━━ Data for this task

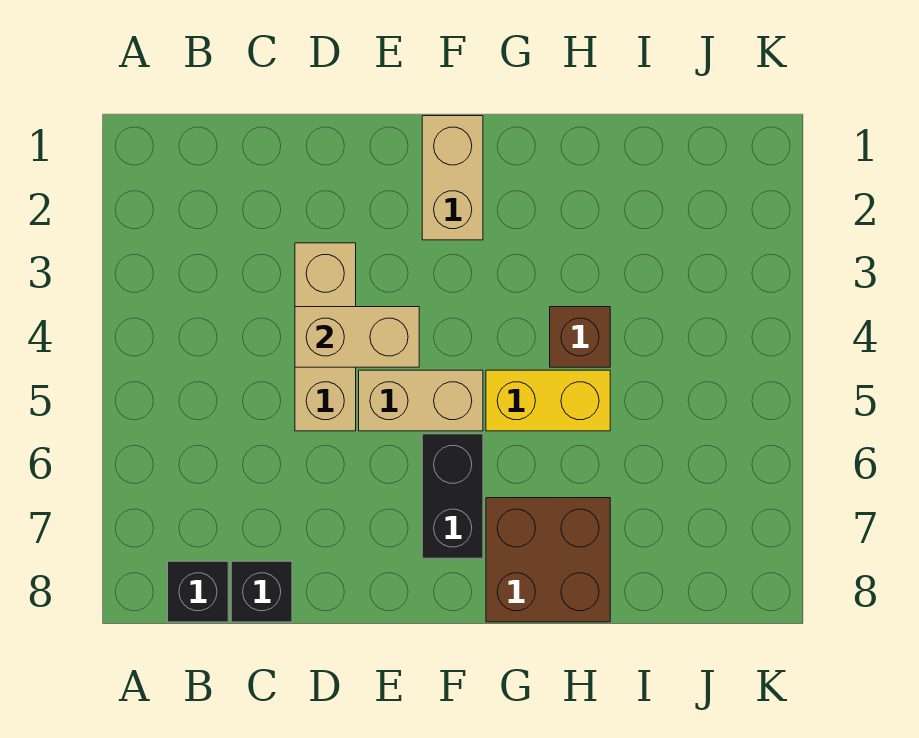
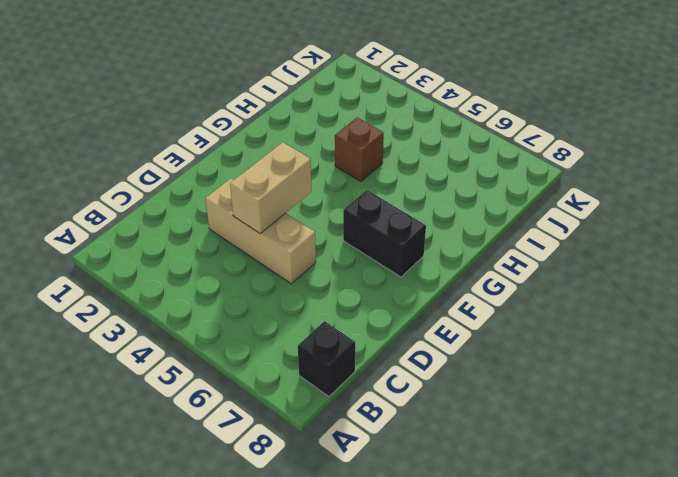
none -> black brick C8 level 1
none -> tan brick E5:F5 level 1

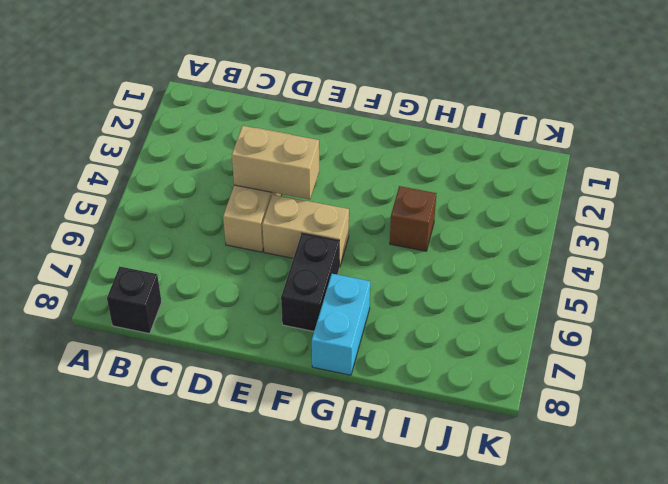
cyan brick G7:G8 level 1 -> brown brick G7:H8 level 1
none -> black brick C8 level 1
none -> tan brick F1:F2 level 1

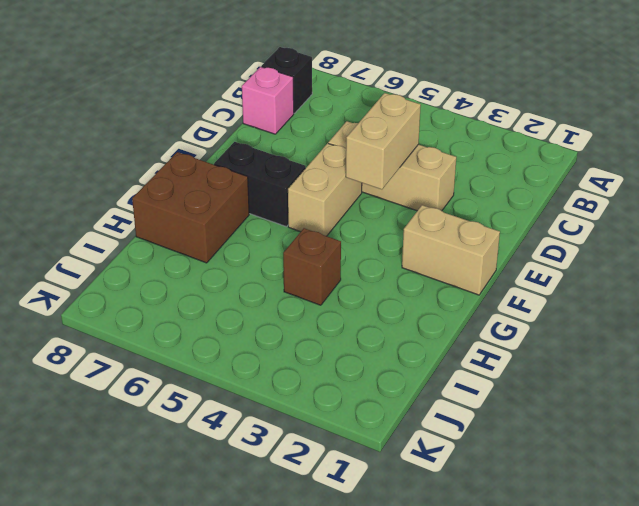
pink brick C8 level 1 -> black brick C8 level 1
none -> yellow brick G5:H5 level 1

━━━━
━━ Data for this task

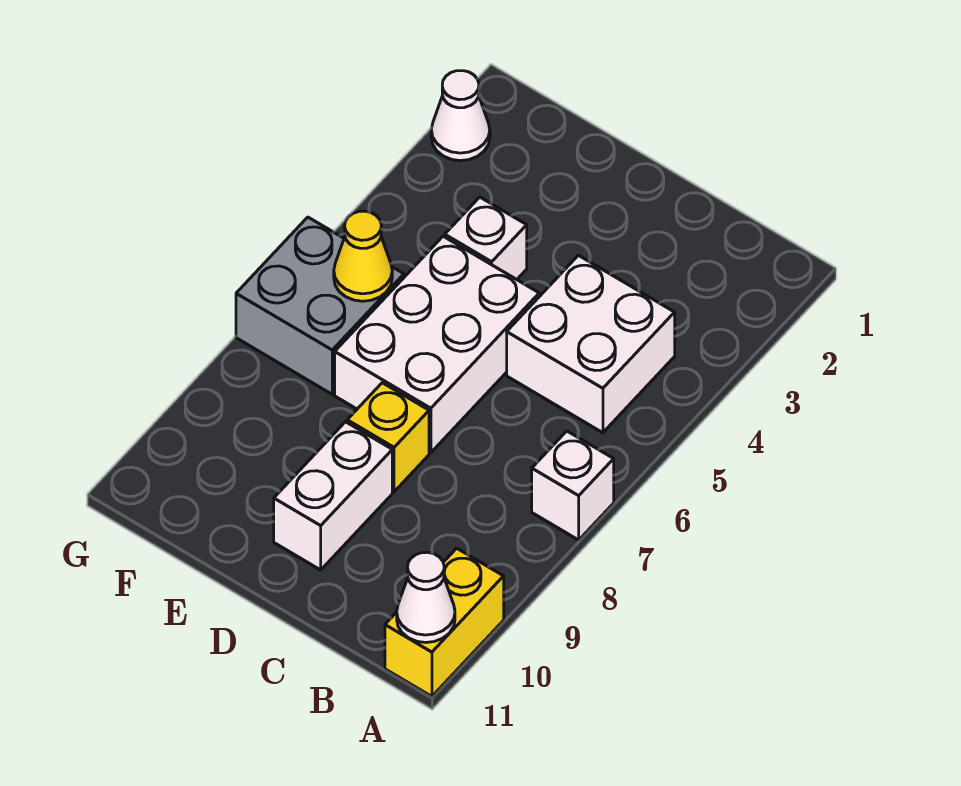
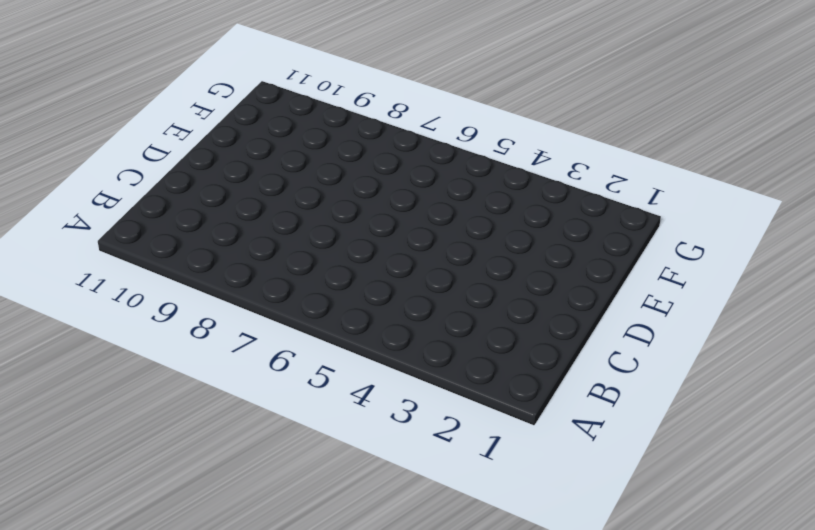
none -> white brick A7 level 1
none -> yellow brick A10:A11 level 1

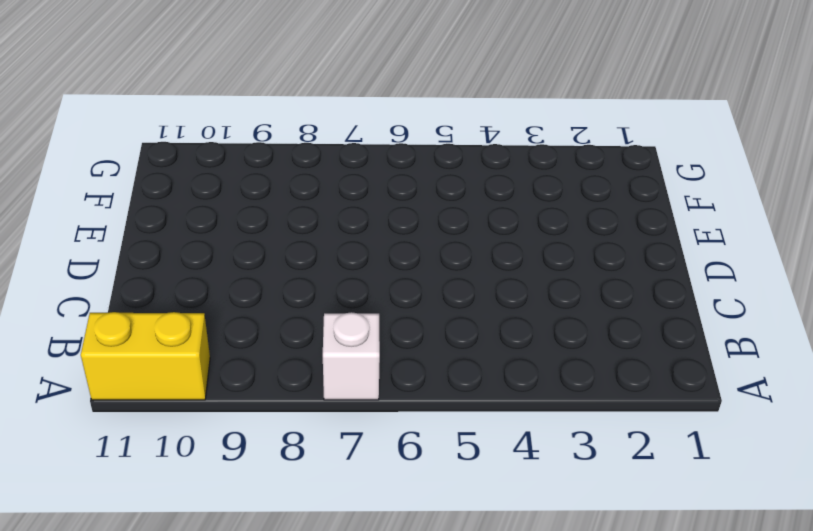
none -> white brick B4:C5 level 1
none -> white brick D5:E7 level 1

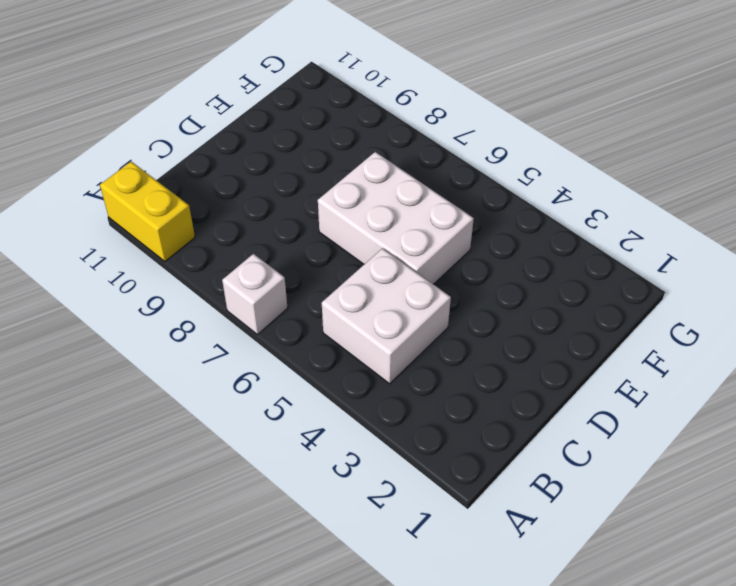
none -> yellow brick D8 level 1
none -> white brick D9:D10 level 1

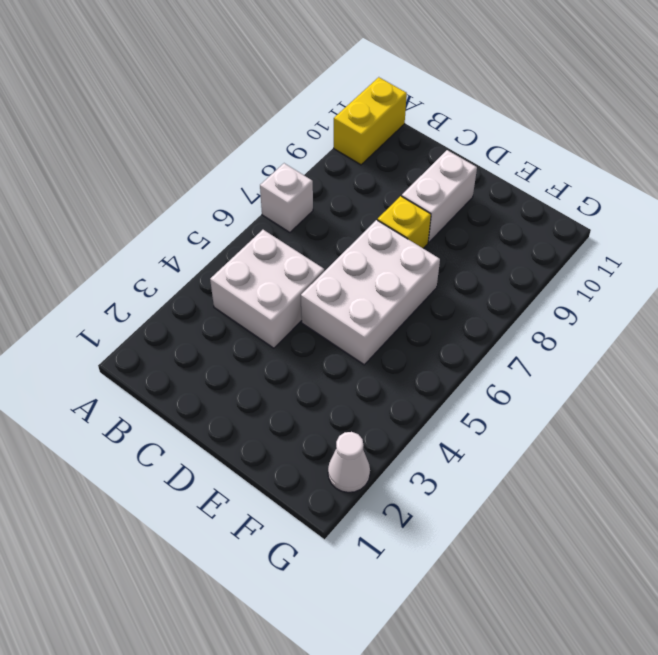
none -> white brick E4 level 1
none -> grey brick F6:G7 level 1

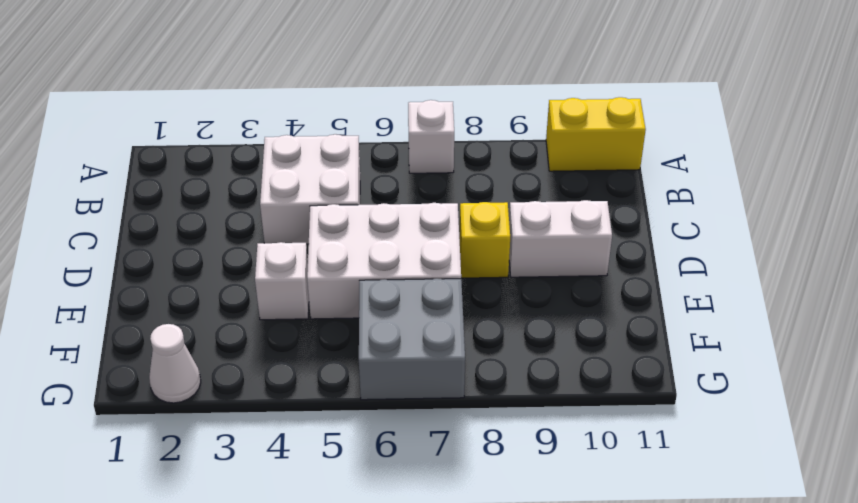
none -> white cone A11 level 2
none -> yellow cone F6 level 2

━━━━

_Problem to solve_
Show every line in the entries where the string "yellow" occurs.

_Answer section_
none -> yellow brick G5:H5 level 1
none -> yellow brick A10:A11 level 1
none -> yellow brick D8 level 1
none -> yellow cone F6 level 2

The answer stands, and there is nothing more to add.